The listing below contains a span that opens with the line containing "was: nuvatax (yellow)" and closes with the line containing "in_first: [816, 174, 867, 244]". Return that span exactly.
━━ Excerpted data
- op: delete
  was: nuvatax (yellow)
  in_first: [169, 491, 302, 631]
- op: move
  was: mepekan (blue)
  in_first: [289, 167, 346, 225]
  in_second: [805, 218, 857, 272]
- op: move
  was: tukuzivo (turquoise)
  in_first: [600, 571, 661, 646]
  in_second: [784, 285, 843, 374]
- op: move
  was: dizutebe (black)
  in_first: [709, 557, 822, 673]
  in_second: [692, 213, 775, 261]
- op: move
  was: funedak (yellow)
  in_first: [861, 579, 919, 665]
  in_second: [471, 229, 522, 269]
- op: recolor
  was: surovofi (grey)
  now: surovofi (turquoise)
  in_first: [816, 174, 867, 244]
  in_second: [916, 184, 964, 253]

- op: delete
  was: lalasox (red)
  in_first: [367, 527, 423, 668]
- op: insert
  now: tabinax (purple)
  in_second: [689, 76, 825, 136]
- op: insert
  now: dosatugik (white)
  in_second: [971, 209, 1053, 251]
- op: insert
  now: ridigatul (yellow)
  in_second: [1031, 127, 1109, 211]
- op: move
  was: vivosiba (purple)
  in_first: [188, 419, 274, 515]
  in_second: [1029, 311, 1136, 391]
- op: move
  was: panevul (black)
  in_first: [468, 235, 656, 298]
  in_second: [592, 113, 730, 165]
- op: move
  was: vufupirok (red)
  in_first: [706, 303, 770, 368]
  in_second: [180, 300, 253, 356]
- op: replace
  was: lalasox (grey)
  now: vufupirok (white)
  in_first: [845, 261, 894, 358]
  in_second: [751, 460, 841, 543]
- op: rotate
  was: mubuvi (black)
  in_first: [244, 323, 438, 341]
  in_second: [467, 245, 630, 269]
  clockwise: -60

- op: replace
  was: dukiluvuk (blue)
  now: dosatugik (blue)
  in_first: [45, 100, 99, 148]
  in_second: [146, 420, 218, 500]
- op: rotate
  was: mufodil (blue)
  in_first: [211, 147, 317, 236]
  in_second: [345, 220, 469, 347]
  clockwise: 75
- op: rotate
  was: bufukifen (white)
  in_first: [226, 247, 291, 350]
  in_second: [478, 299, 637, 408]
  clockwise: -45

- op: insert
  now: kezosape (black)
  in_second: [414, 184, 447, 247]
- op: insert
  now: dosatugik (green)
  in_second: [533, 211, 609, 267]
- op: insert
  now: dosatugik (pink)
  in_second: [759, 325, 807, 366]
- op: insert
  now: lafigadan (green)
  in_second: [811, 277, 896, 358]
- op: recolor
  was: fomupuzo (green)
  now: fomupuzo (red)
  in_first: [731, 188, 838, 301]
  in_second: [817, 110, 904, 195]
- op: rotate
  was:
━━━━
=== Written answer ===
  was: nuvatax (yellow)
  in_first: [169, 491, 302, 631]
- op: move
  was: mepekan (blue)
  in_first: [289, 167, 346, 225]
  in_second: [805, 218, 857, 272]
- op: move
  was: tukuzivo (turquoise)
  in_first: [600, 571, 661, 646]
  in_second: [784, 285, 843, 374]
- op: move
  was: dizutebe (black)
  in_first: [709, 557, 822, 673]
  in_second: [692, 213, 775, 261]
- op: move
  was: funedak (yellow)
  in_first: [861, 579, 919, 665]
  in_second: [471, 229, 522, 269]
- op: recolor
  was: surovofi (grey)
  now: surovofi (turquoise)
  in_first: [816, 174, 867, 244]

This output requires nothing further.